Each record, minus any picture, should be returned exactly as written.

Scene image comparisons
● ● ● ● ●
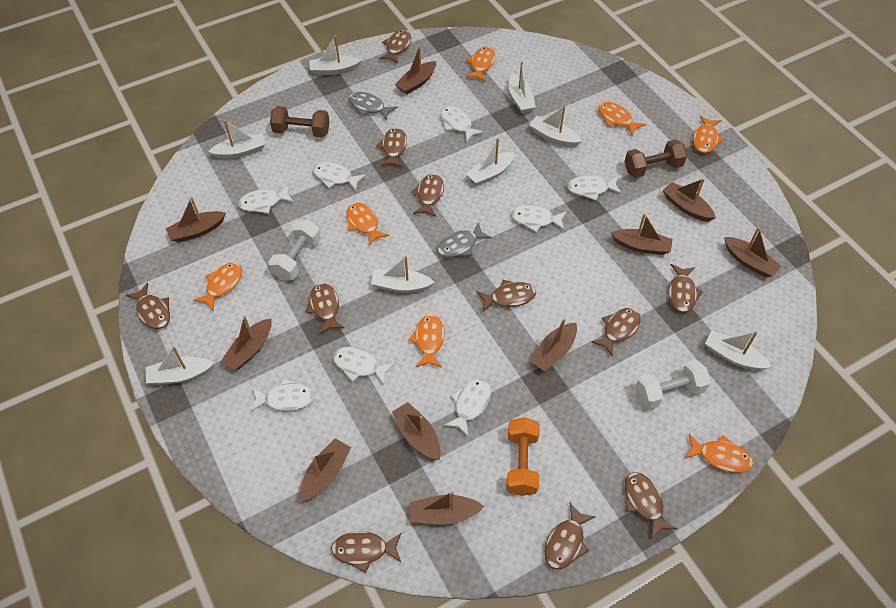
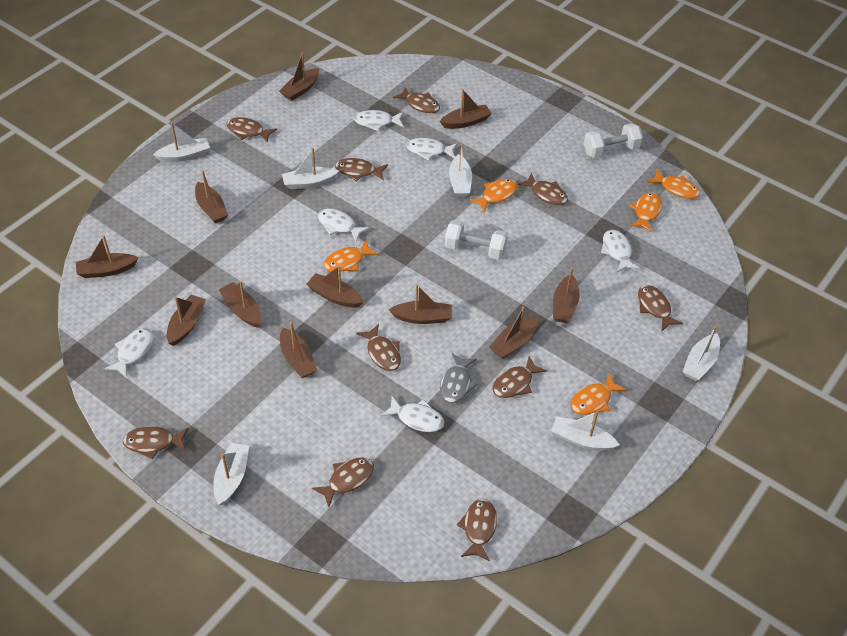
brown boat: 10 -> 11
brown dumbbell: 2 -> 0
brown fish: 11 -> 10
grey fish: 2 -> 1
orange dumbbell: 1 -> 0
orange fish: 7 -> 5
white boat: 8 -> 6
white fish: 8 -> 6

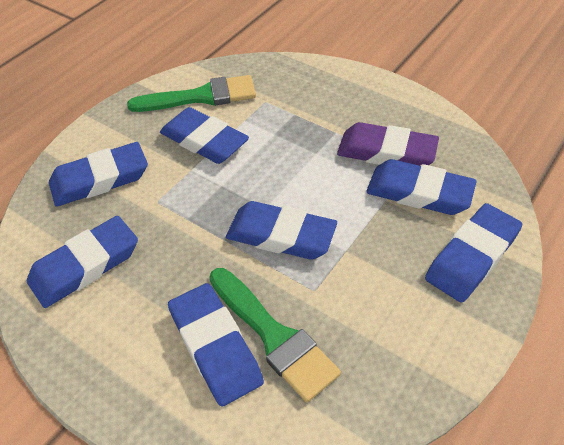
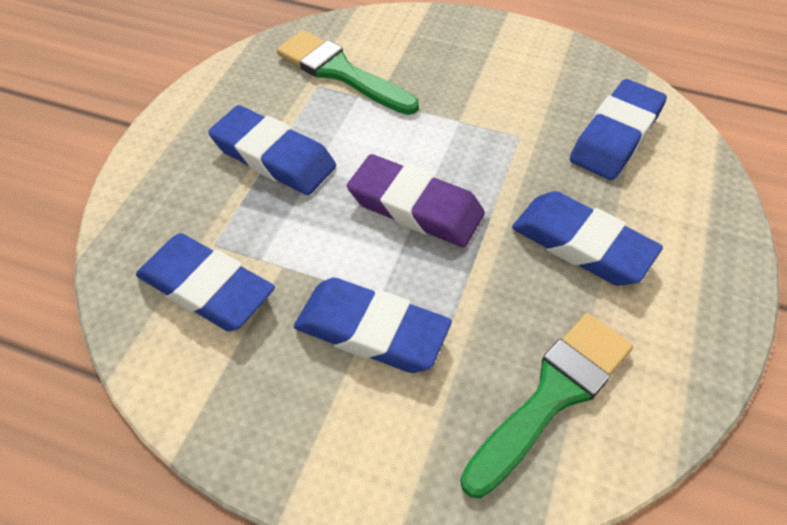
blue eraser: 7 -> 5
● ● ● ● ●
EXERCISE OUTPUT -
brown boat: 10 -> 11
brown dumbbell: 2 -> 0
brown fish: 11 -> 10
grey fish: 2 -> 1
orange dumbbell: 1 -> 0
orange fish: 7 -> 5
white boat: 8 -> 6
white fish: 8 -> 6

blue eraser: 7 -> 5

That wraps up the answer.